▶ [TASK STATEMENT] Once you have read the records below, write them all out exactly as given.

::::::::::

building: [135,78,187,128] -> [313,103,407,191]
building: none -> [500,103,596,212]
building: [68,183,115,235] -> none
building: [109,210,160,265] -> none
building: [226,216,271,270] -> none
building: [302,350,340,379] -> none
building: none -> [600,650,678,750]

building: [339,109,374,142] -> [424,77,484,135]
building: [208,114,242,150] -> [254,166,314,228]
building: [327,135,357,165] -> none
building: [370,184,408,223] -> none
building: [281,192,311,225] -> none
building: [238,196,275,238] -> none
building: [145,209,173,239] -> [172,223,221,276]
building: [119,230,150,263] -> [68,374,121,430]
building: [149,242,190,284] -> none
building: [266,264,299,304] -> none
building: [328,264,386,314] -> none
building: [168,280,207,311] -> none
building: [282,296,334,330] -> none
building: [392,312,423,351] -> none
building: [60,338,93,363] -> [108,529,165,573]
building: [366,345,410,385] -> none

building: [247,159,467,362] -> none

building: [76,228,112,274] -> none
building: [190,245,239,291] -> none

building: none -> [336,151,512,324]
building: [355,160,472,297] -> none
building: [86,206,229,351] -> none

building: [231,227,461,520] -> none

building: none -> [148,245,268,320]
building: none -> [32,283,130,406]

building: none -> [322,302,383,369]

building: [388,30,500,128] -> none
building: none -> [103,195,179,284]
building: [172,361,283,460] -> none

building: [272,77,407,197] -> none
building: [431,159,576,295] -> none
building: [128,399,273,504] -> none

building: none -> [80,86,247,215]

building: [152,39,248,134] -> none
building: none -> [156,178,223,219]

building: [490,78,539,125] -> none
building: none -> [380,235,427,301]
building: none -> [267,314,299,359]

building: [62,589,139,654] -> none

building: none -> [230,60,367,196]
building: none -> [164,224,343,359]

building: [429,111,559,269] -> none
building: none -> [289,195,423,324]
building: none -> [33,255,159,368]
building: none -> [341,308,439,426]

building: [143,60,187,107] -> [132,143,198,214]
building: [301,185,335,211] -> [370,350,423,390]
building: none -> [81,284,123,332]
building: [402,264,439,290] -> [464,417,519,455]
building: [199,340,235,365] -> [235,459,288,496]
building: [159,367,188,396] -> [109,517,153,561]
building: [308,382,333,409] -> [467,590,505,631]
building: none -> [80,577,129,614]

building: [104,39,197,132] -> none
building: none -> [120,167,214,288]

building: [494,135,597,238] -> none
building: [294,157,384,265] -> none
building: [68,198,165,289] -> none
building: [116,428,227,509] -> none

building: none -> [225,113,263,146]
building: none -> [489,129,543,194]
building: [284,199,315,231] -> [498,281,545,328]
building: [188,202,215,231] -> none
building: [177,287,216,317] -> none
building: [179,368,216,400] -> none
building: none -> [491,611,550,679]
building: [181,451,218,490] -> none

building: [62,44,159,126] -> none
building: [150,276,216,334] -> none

::::::::::

▶ [RESPONSE TO THE TASK]
building: [135,78,187,128] -> [313,103,407,191]
building: none -> [500,103,596,212]
building: [68,183,115,235] -> none
building: [109,210,160,265] -> none
building: [226,216,271,270] -> none
building: [302,350,340,379] -> none
building: none -> [600,650,678,750]

building: [339,109,374,142] -> [424,77,484,135]
building: [208,114,242,150] -> [254,166,314,228]
building: [327,135,357,165] -> none
building: [370,184,408,223] -> none
building: [281,192,311,225] -> none
building: [238,196,275,238] -> none
building: [145,209,173,239] -> [172,223,221,276]
building: [119,230,150,263] -> [68,374,121,430]
building: [149,242,190,284] -> none
building: [266,264,299,304] -> none
building: [328,264,386,314] -> none
building: [168,280,207,311] -> none
building: [282,296,334,330] -> none
building: [392,312,423,351] -> none
building: [60,338,93,363] -> [108,529,165,573]
building: [366,345,410,385] -> none

building: [247,159,467,362] -> none

building: [76,228,112,274] -> none
building: [190,245,239,291] -> none

building: none -> [336,151,512,324]
building: [355,160,472,297] -> none
building: [86,206,229,351] -> none

building: [231,227,461,520] -> none

building: none -> [148,245,268,320]
building: none -> [32,283,130,406]

building: none -> [322,302,383,369]

building: [388,30,500,128] -> none
building: none -> [103,195,179,284]
building: [172,361,283,460] -> none

building: [272,77,407,197] -> none
building: [431,159,576,295] -> none
building: [128,399,273,504] -> none

building: none -> [80,86,247,215]

building: [152,39,248,134] -> none
building: none -> [156,178,223,219]

building: [490,78,539,125] -> none
building: none -> [380,235,427,301]
building: none -> [267,314,299,359]

building: [62,589,139,654] -> none

building: none -> [230,60,367,196]
building: none -> [164,224,343,359]

building: [429,111,559,269] -> none
building: none -> [289,195,423,324]
building: none -> [33,255,159,368]
building: none -> [341,308,439,426]

building: [143,60,187,107] -> [132,143,198,214]
building: [301,185,335,211] -> [370,350,423,390]
building: none -> [81,284,123,332]
building: [402,264,439,290] -> [464,417,519,455]
building: [199,340,235,365] -> [235,459,288,496]
building: [159,367,188,396] -> [109,517,153,561]
building: [308,382,333,409] -> [467,590,505,631]
building: none -> [80,577,129,614]

building: [104,39,197,132] -> none
building: none -> [120,167,214,288]

building: [494,135,597,238] -> none
building: [294,157,384,265] -> none
building: [68,198,165,289] -> none
building: [116,428,227,509] -> none

building: none -> [225,113,263,146]
building: none -> [489,129,543,194]
building: [284,199,315,231] -> [498,281,545,328]
building: [188,202,215,231] -> none
building: [177,287,216,317] -> none
building: [179,368,216,400] -> none
building: none -> [491,611,550,679]
building: [181,451,218,490] -> none

building: [62,44,159,126] -> none
building: [150,276,216,334] -> none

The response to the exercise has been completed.